TASK TO COMPLETE:
Find the line with "orange domino: 3 -> 2" in the records below. Copy it and every line after it, up to and including the line with "black toothbrush: 0 -> 3".

(Stored items)
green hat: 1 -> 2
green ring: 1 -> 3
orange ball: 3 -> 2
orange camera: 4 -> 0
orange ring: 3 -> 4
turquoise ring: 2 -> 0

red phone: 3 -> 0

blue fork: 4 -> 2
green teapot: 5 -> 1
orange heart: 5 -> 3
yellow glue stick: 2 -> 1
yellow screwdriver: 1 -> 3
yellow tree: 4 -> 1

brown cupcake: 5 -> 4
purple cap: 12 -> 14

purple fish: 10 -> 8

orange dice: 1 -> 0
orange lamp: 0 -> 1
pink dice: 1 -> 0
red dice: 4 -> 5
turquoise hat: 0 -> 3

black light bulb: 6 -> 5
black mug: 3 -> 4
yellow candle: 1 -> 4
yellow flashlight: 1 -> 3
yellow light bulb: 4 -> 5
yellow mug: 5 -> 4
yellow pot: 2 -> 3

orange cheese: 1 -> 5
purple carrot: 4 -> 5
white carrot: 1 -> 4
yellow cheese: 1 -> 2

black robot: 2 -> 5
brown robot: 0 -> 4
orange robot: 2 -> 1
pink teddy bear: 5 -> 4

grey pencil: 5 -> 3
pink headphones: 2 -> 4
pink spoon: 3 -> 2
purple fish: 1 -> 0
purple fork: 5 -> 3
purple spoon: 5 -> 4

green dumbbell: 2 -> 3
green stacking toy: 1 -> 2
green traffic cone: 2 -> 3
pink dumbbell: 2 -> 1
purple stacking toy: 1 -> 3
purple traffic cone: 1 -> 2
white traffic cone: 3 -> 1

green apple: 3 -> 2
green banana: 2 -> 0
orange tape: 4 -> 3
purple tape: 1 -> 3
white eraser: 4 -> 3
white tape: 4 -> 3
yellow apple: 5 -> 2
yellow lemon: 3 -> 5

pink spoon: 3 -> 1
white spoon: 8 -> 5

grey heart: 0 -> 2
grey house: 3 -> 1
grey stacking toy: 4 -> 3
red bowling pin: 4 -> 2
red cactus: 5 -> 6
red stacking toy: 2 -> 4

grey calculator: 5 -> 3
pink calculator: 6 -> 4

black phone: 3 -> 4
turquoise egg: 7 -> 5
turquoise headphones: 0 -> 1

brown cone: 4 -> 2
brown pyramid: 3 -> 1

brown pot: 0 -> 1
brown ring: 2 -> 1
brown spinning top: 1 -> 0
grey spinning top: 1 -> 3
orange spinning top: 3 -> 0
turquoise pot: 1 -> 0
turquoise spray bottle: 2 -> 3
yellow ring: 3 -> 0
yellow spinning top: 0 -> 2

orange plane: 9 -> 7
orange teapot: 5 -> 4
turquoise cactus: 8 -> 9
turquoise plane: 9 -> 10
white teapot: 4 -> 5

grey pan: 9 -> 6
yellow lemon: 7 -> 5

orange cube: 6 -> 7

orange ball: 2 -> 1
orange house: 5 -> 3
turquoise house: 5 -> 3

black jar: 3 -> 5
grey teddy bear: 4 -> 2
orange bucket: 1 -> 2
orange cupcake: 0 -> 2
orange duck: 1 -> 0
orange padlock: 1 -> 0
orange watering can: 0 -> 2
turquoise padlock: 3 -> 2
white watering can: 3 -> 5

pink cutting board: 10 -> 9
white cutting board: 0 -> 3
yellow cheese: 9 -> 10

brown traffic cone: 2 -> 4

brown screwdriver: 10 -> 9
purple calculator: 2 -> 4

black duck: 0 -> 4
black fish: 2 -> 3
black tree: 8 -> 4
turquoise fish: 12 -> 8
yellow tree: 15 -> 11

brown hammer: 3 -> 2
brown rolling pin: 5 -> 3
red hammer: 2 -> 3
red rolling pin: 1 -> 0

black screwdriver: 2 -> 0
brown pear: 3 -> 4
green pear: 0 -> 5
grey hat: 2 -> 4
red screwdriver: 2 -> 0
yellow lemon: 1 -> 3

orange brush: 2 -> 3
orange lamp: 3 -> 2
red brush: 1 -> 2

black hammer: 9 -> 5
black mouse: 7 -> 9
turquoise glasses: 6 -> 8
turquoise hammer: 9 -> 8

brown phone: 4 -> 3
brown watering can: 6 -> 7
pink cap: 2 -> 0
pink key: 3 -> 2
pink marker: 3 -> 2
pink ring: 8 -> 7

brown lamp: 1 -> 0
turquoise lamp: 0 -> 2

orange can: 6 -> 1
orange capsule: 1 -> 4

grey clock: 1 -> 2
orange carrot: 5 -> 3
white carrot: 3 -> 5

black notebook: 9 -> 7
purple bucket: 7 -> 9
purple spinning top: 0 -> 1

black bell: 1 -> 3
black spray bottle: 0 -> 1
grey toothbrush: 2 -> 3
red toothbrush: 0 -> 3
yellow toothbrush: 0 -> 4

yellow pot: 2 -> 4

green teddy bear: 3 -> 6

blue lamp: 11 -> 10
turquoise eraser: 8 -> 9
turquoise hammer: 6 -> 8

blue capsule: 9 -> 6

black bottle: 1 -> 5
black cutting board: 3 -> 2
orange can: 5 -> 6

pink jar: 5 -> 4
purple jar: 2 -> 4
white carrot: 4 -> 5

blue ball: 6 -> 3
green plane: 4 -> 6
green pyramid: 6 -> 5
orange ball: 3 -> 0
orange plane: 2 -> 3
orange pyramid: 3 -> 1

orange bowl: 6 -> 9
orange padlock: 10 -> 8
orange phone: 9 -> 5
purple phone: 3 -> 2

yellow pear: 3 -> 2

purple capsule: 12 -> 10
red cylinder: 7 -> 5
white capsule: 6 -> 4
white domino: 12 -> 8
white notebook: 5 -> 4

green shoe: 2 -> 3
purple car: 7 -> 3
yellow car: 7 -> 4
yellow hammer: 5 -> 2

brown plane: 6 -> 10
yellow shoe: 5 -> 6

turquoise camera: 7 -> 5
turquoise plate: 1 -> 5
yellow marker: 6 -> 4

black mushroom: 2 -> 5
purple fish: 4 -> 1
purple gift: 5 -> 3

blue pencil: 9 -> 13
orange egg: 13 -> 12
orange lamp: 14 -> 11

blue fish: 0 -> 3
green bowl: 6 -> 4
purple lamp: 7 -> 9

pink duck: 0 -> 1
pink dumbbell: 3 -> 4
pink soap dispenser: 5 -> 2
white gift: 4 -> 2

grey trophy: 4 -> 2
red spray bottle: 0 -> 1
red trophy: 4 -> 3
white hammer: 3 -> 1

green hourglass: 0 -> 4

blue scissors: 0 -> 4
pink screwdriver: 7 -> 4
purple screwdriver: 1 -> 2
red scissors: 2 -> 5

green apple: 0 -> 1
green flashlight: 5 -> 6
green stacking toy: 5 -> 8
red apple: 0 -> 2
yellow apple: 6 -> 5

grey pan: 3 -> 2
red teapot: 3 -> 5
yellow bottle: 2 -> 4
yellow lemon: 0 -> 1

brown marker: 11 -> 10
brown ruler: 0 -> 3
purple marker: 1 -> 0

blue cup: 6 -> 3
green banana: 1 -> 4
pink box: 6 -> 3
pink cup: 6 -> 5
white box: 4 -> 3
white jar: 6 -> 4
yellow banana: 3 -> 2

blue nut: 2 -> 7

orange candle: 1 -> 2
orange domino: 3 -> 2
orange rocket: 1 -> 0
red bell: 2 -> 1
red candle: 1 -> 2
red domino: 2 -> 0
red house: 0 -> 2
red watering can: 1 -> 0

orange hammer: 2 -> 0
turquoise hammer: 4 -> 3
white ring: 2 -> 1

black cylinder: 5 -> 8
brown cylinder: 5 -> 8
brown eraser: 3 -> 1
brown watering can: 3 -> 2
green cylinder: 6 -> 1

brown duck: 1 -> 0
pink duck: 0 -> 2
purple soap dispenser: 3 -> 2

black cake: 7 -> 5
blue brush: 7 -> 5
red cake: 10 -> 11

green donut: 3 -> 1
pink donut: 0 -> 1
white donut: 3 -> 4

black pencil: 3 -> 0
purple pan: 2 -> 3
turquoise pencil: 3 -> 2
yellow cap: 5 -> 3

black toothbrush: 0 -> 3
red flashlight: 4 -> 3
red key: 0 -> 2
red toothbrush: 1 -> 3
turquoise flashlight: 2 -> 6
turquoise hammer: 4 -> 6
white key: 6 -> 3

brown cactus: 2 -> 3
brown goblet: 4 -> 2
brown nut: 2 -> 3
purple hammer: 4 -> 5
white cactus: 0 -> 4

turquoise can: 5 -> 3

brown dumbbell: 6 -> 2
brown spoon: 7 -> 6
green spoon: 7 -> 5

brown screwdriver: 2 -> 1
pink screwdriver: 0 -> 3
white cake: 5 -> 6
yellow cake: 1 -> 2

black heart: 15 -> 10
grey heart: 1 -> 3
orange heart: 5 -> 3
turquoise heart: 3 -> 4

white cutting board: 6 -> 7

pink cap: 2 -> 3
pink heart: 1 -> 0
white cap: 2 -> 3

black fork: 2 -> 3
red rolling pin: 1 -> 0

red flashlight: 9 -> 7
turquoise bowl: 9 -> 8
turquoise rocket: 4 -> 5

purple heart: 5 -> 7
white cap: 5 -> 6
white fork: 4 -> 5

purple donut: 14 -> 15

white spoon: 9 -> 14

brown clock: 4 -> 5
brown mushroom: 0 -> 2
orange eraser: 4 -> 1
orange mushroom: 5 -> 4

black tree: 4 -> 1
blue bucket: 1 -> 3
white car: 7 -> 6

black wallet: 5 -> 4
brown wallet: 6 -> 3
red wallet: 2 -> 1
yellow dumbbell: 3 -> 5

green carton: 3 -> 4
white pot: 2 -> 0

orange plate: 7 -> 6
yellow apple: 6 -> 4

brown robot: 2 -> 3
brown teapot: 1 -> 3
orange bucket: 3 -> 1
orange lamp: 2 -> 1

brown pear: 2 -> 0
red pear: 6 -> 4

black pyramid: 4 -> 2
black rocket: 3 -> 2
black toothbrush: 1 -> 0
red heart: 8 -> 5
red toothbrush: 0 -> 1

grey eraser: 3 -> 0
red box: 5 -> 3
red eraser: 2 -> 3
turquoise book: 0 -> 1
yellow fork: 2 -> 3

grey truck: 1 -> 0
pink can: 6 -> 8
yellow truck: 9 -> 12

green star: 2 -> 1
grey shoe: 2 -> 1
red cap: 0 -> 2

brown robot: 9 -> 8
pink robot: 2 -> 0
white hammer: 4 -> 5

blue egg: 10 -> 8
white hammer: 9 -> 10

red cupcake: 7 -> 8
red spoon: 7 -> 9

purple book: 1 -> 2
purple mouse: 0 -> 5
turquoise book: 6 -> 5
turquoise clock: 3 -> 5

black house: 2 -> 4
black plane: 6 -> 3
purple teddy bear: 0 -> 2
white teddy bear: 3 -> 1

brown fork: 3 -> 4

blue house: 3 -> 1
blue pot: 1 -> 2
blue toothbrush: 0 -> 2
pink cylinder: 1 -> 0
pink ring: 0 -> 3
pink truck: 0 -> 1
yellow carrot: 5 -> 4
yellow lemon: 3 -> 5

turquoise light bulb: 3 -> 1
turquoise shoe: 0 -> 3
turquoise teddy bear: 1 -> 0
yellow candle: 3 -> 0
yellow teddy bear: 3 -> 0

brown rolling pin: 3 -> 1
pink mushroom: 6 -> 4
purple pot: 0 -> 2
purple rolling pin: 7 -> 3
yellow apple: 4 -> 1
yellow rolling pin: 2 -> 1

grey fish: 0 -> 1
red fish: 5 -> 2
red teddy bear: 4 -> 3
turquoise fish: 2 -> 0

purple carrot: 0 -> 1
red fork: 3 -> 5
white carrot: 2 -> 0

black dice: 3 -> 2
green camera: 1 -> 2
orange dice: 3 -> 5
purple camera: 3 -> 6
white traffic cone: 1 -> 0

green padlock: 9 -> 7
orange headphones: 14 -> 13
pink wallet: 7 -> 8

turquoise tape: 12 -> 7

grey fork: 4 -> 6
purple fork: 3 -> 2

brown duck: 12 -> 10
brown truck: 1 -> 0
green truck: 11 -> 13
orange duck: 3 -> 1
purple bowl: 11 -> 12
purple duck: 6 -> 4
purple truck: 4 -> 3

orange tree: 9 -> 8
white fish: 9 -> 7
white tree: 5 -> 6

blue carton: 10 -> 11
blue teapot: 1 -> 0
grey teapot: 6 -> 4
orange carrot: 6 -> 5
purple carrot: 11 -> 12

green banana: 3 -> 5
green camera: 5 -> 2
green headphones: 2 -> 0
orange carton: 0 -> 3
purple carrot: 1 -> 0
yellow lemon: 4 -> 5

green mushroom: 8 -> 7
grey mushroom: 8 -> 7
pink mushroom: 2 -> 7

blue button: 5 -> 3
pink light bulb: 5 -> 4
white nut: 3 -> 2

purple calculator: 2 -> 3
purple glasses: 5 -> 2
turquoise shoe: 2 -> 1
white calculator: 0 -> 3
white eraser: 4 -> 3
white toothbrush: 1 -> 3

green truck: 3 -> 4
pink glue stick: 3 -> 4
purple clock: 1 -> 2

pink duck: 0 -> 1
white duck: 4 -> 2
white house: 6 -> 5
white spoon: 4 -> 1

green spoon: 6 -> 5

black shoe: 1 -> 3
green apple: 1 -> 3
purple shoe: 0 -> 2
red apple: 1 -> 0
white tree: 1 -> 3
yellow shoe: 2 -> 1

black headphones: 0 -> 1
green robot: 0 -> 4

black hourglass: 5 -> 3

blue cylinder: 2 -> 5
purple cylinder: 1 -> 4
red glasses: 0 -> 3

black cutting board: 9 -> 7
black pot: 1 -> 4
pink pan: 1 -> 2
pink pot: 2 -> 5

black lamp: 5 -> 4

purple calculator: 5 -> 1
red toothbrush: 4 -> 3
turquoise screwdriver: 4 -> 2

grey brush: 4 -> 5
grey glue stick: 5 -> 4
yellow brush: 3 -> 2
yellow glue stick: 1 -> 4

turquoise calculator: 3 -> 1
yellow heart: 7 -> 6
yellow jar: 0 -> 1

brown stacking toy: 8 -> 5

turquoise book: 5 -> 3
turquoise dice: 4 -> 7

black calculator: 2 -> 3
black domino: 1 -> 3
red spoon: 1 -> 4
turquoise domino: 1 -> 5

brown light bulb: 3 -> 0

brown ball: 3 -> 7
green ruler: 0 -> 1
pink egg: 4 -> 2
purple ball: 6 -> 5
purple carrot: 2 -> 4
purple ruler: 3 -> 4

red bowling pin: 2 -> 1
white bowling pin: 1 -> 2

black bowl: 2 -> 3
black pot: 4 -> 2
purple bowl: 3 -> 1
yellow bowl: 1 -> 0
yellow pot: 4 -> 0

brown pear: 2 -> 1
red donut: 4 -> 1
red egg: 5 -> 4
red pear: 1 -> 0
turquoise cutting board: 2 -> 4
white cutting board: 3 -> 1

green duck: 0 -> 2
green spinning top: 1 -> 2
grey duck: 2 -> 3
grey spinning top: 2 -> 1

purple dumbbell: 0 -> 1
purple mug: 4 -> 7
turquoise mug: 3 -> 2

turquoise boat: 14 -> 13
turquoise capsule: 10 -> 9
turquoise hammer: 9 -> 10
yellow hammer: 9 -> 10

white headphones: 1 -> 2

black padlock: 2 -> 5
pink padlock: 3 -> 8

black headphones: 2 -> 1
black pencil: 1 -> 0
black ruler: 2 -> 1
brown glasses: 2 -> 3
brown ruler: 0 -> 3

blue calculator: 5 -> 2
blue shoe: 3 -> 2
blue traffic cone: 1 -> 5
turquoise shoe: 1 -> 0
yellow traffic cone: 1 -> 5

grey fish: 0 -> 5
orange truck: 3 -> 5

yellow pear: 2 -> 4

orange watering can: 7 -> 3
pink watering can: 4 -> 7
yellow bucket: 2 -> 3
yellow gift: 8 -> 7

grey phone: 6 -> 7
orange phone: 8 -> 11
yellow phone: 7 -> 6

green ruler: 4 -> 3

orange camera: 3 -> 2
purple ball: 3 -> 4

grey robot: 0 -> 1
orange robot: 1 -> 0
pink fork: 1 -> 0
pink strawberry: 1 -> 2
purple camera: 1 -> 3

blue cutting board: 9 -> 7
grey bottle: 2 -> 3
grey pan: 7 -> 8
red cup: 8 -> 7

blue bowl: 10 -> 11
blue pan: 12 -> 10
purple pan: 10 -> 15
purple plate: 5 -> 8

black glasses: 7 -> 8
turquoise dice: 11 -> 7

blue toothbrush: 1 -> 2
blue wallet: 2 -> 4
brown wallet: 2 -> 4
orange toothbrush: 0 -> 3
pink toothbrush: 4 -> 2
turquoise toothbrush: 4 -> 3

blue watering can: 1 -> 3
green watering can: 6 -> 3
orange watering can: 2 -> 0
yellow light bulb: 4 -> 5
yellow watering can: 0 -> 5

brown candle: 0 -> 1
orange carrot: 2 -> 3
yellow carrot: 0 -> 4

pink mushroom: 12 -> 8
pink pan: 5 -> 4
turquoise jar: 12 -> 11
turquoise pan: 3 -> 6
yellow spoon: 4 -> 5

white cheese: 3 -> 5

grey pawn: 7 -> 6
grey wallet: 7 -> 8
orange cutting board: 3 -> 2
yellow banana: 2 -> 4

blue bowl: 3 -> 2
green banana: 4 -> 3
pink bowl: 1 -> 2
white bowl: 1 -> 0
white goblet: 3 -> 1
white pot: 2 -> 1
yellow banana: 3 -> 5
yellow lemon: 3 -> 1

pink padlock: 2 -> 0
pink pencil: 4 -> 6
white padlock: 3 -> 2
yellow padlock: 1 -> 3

SOLUTION TO THE EXERCISE:
orange domino: 3 -> 2
orange rocket: 1 -> 0
red bell: 2 -> 1
red candle: 1 -> 2
red domino: 2 -> 0
red house: 0 -> 2
red watering can: 1 -> 0

orange hammer: 2 -> 0
turquoise hammer: 4 -> 3
white ring: 2 -> 1

black cylinder: 5 -> 8
brown cylinder: 5 -> 8
brown eraser: 3 -> 1
brown watering can: 3 -> 2
green cylinder: 6 -> 1

brown duck: 1 -> 0
pink duck: 0 -> 2
purple soap dispenser: 3 -> 2

black cake: 7 -> 5
blue brush: 7 -> 5
red cake: 10 -> 11

green donut: 3 -> 1
pink donut: 0 -> 1
white donut: 3 -> 4

black pencil: 3 -> 0
purple pan: 2 -> 3
turquoise pencil: 3 -> 2
yellow cap: 5 -> 3

black toothbrush: 0 -> 3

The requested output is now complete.